PROVIDED MATERIAL:
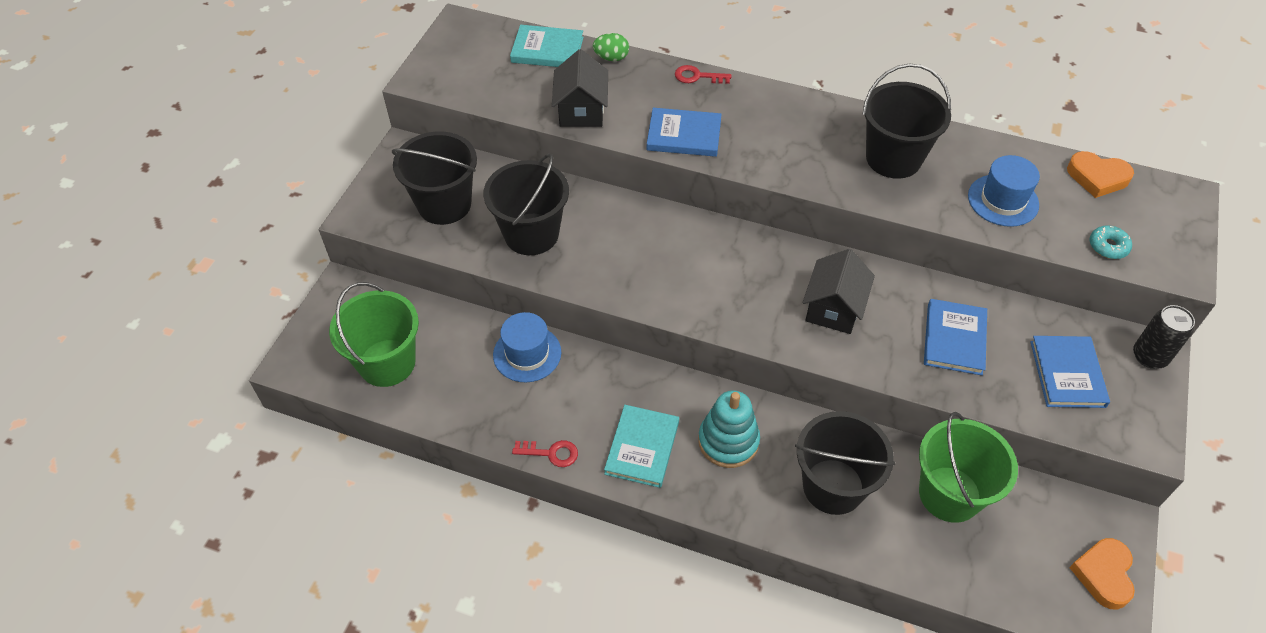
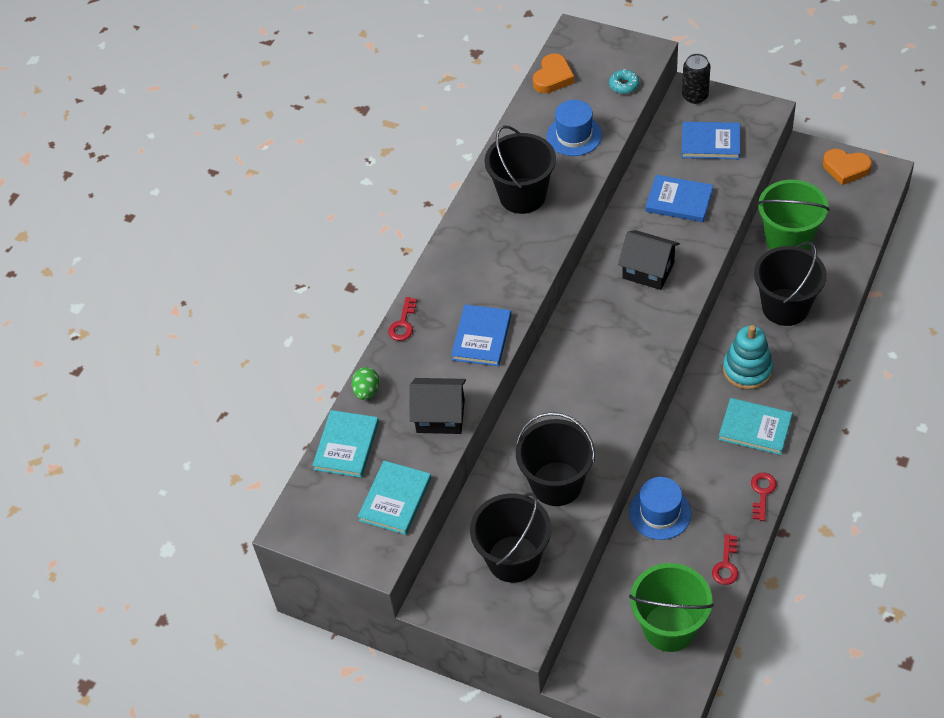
camera: 80 degrees left, 0 degrees up
none -> turquoise book [358,461,431,535]
none -> red key [712,534,738,585]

TASK REQUIREMENTS: Set down the material above as is, without any pictures.

EXERCISE RESULT:
camera: 80 degrees left, 0 degrees up
none -> turquoise book [358,461,431,535]
none -> red key [712,534,738,585]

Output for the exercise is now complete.